Below are records; the lines starting at the one with "R202: 470 (3V3, W10) -> none" and ending at the one with "U201 pin PB0: 3V3 -> N006" must be reproduced exactly, both included. Pictures must not appear.

▶ _Task inputs_:

::::::

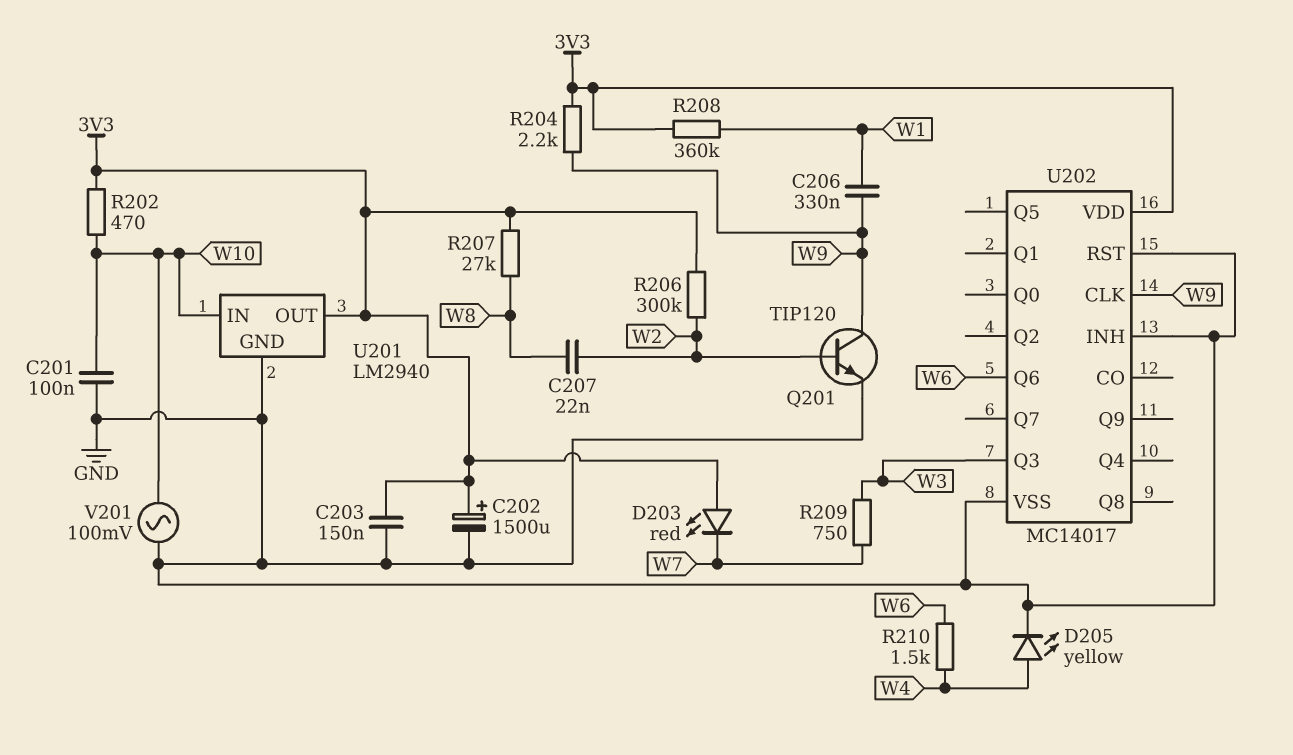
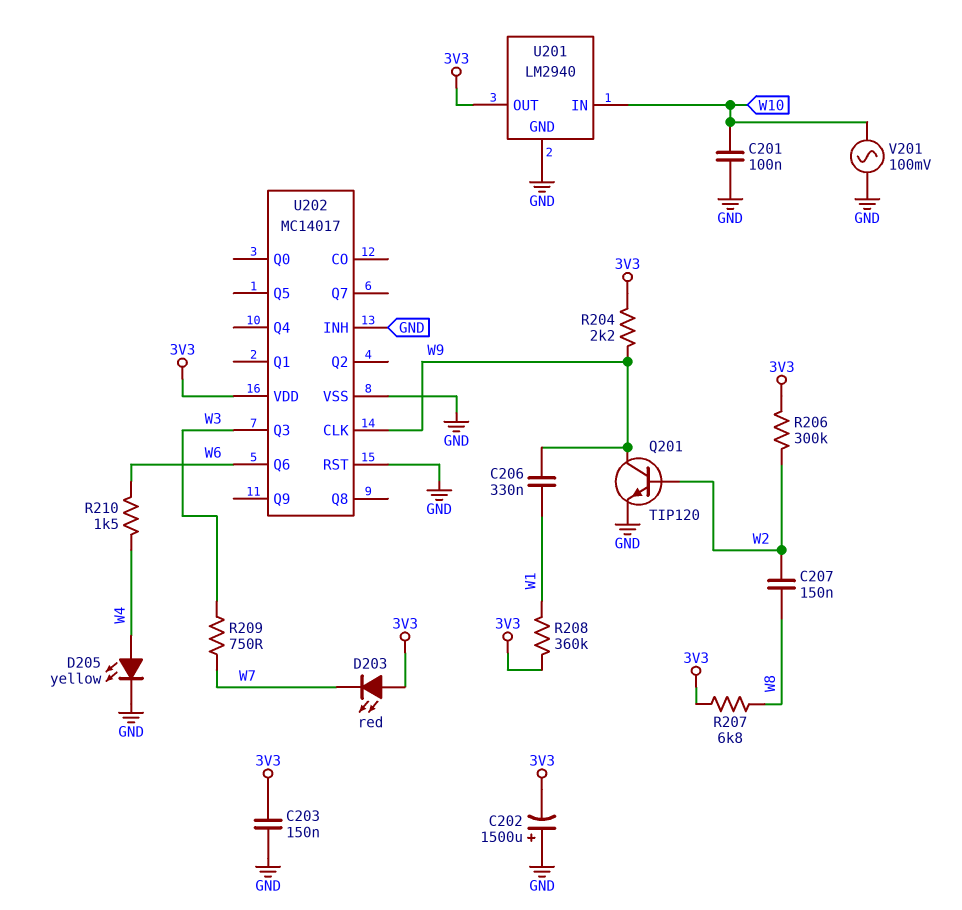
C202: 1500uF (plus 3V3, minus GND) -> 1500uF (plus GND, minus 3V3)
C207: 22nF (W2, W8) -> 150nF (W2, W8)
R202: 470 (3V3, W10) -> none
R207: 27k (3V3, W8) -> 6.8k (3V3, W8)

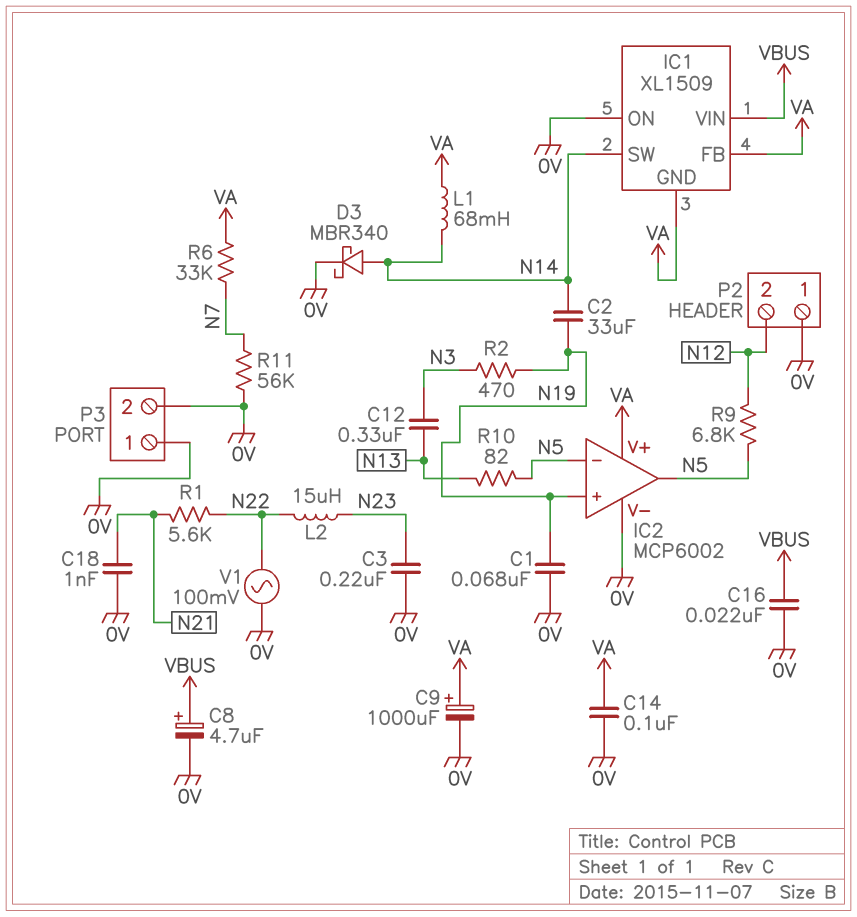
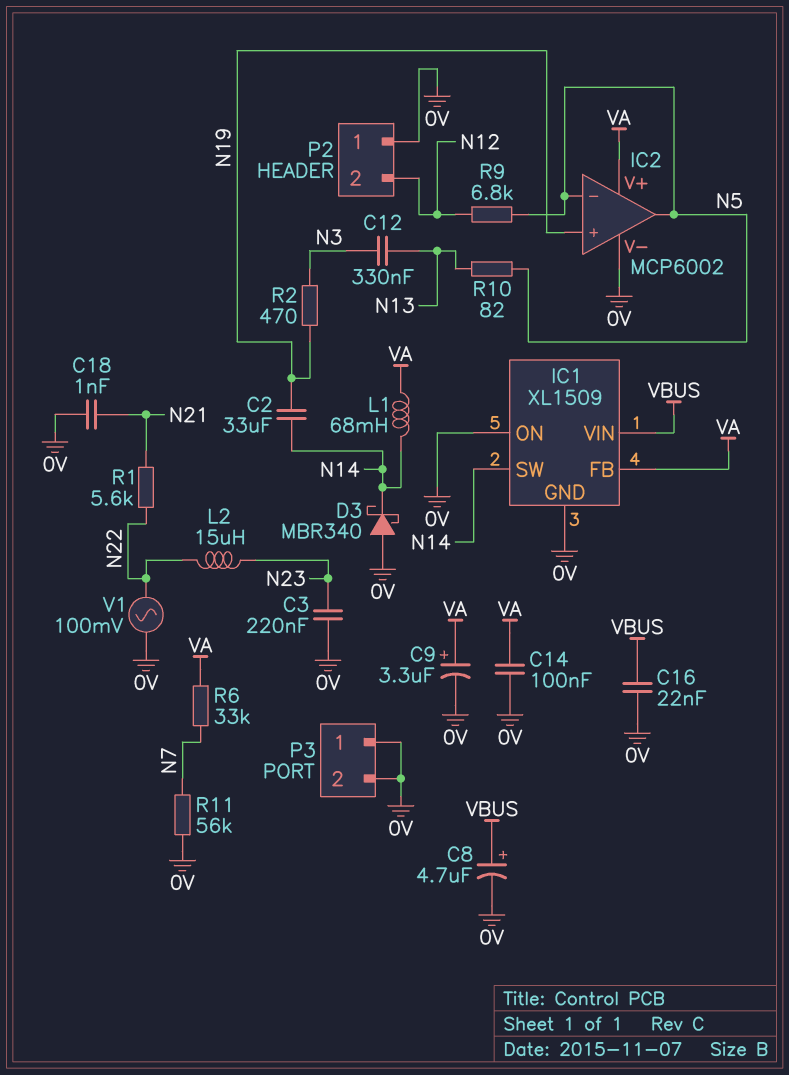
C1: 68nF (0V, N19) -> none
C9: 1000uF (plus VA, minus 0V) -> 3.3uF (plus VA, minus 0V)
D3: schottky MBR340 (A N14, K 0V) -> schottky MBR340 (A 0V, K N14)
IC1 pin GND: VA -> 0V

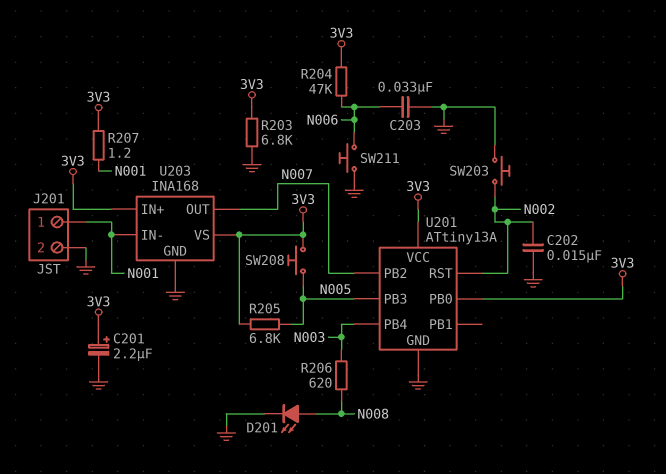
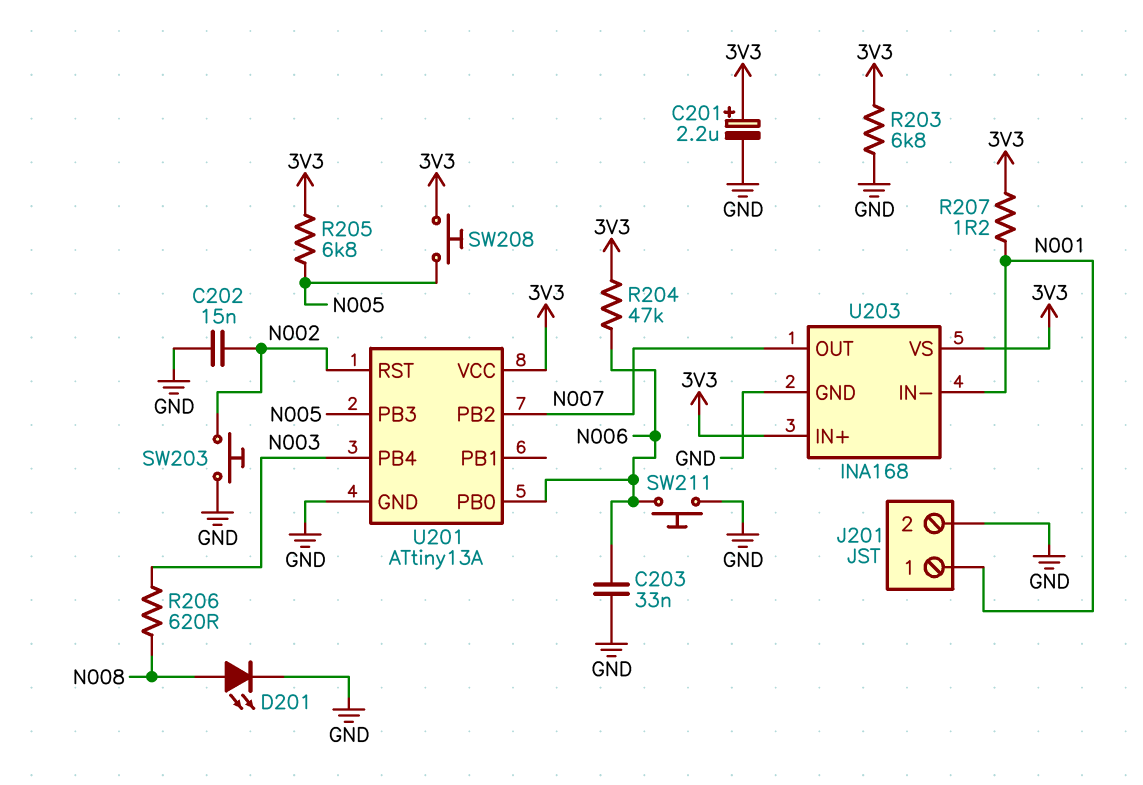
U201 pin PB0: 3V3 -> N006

::::::

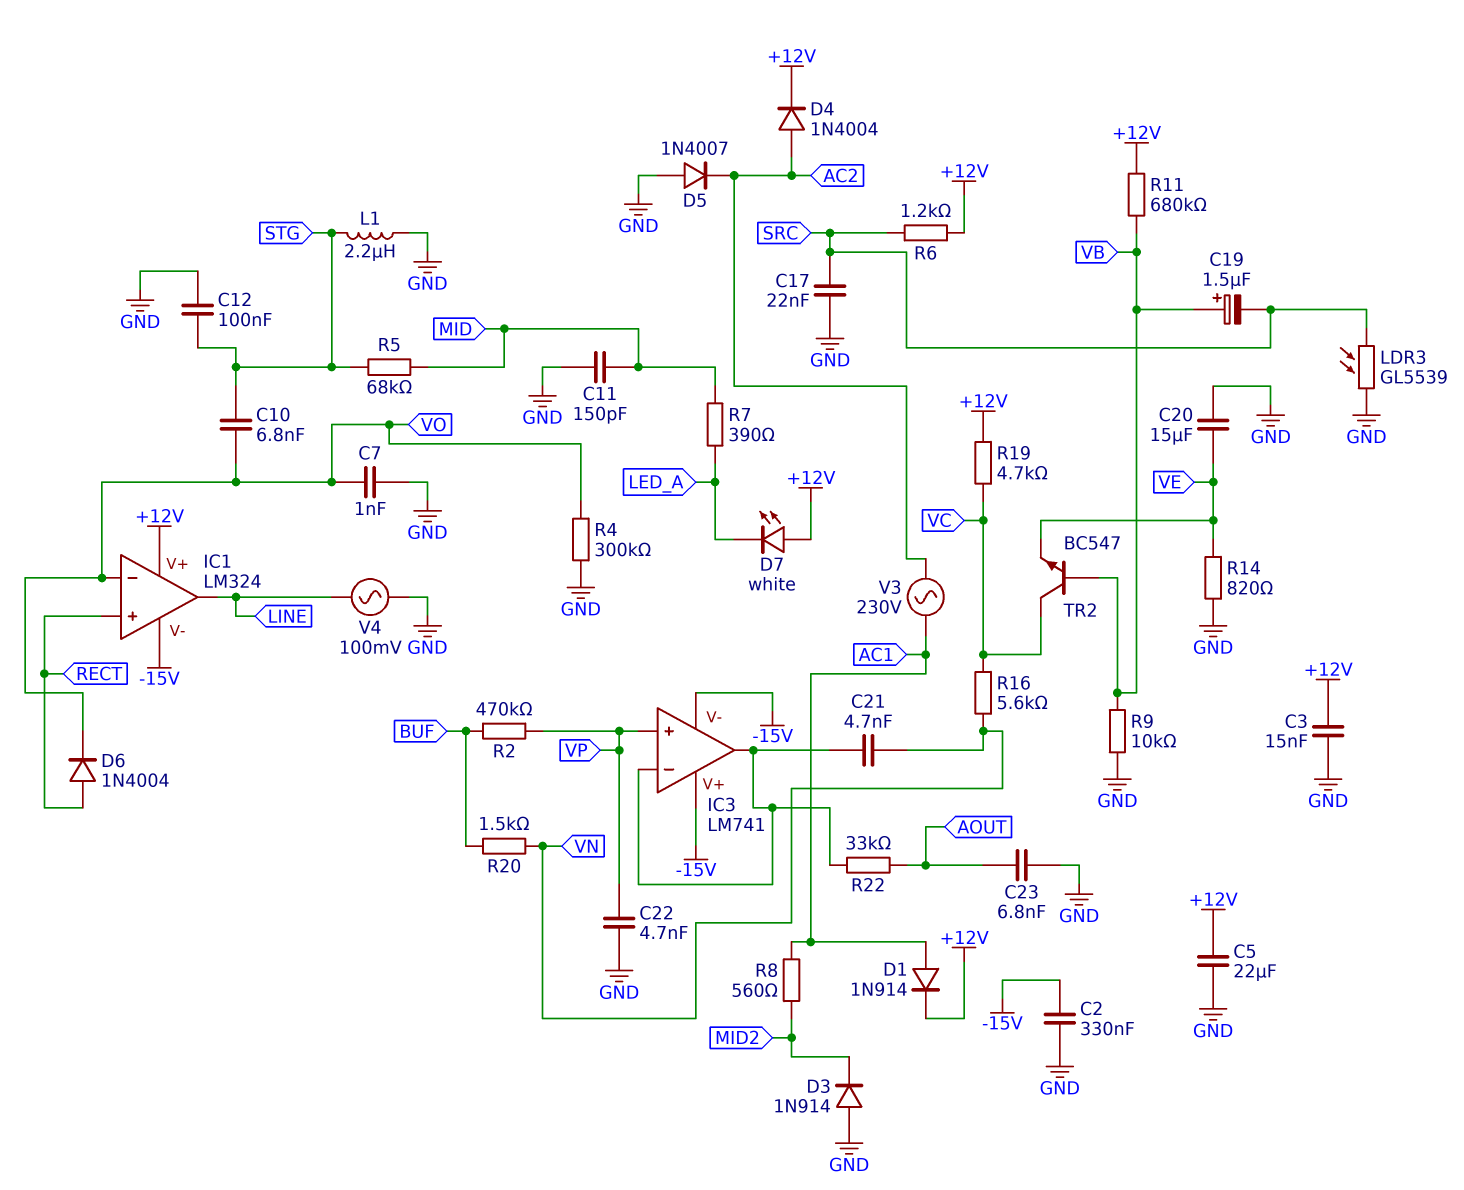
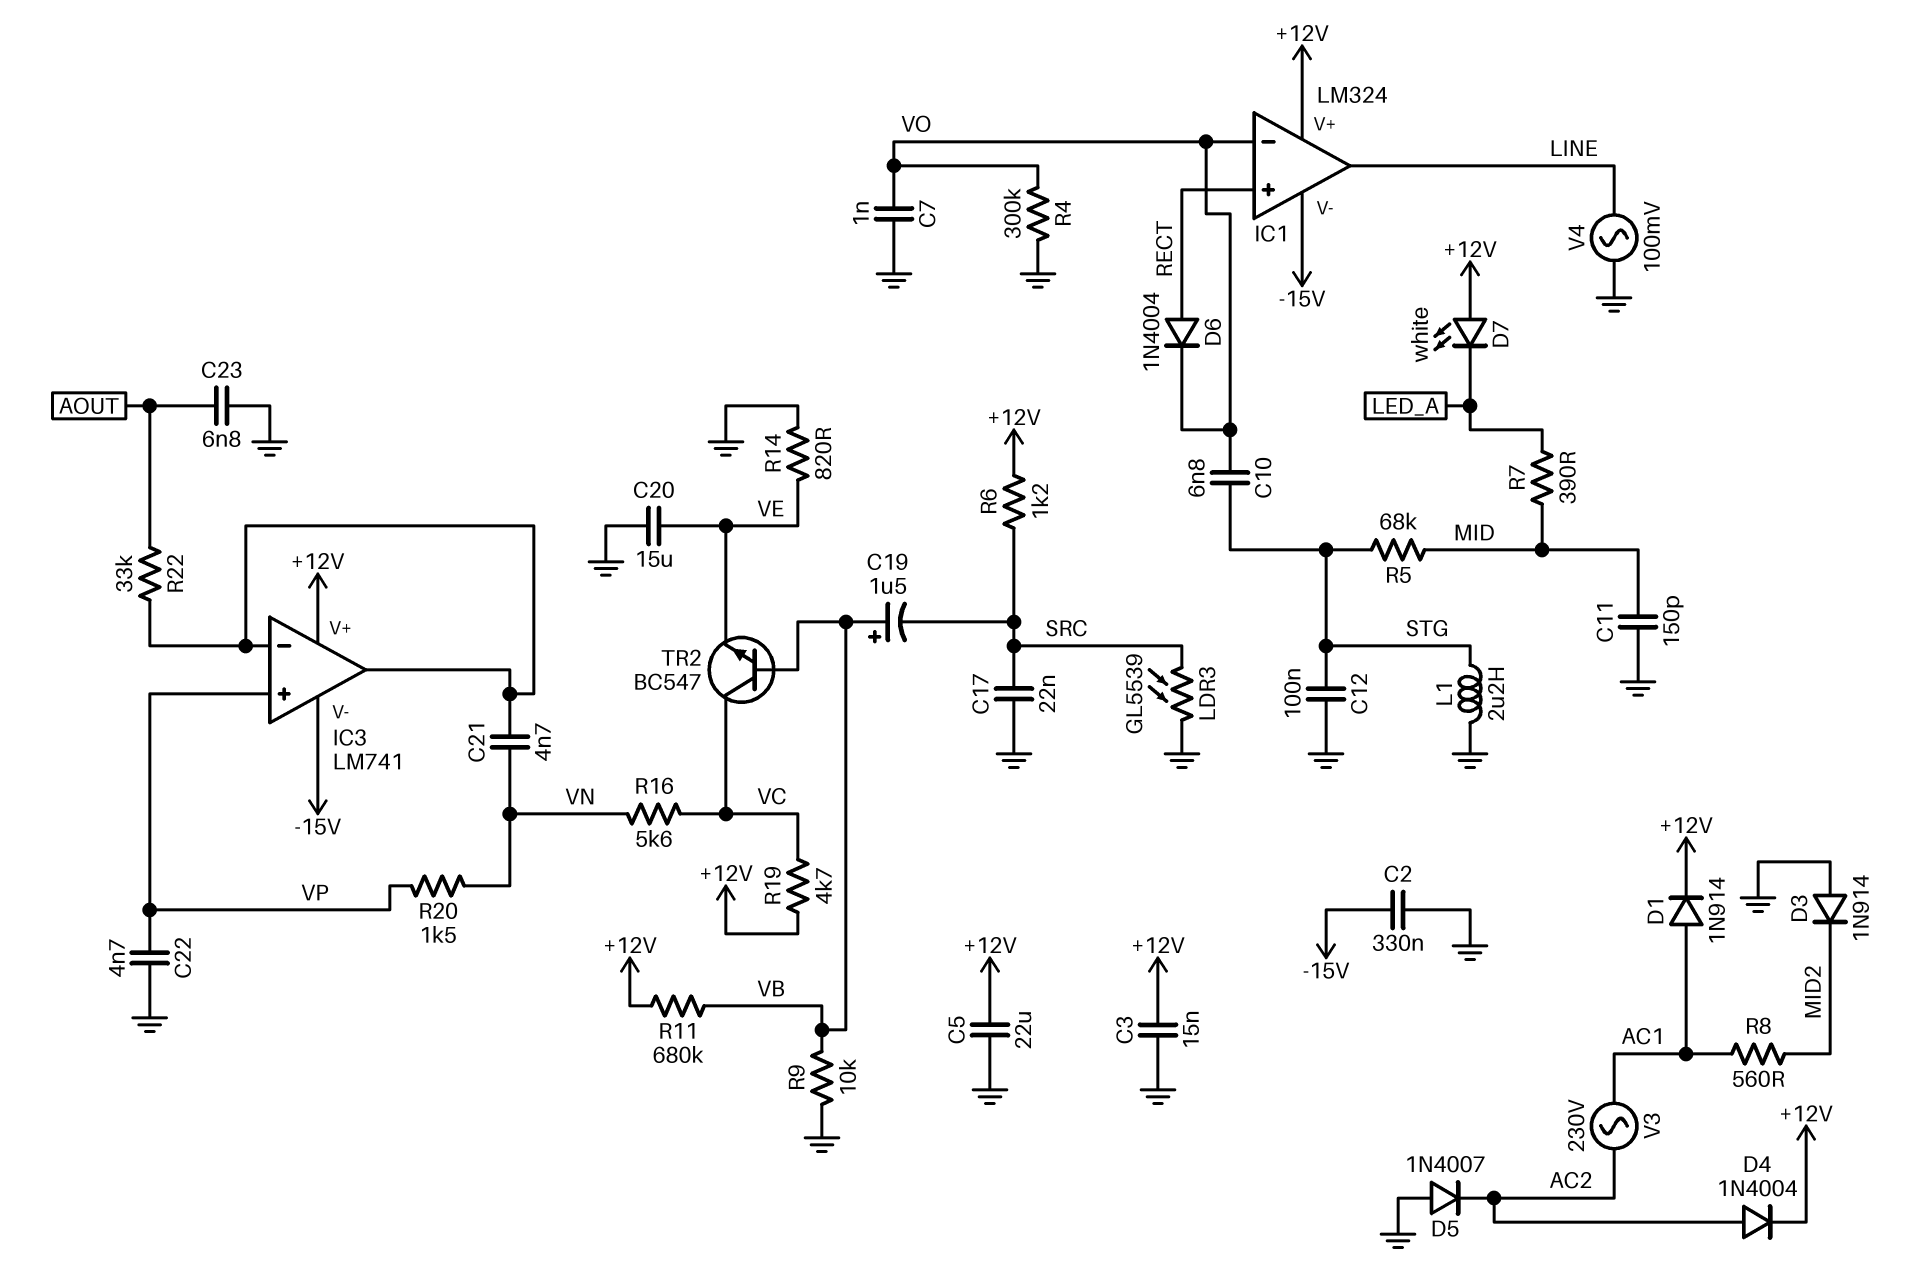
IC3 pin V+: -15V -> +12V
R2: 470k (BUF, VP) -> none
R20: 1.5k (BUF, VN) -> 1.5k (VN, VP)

::::::

▶ _Written answer_:
R202: 470 (3V3, W10) -> none
R207: 27k (3V3, W8) -> 6.8k (3V3, W8)

C1: 68nF (0V, N19) -> none
C9: 1000uF (plus VA, minus 0V) -> 3.3uF (plus VA, minus 0V)
D3: schottky MBR340 (A N14, K 0V) -> schottky MBR340 (A 0V, K N14)
IC1 pin GND: VA -> 0V

U201 pin PB0: 3V3 -> N006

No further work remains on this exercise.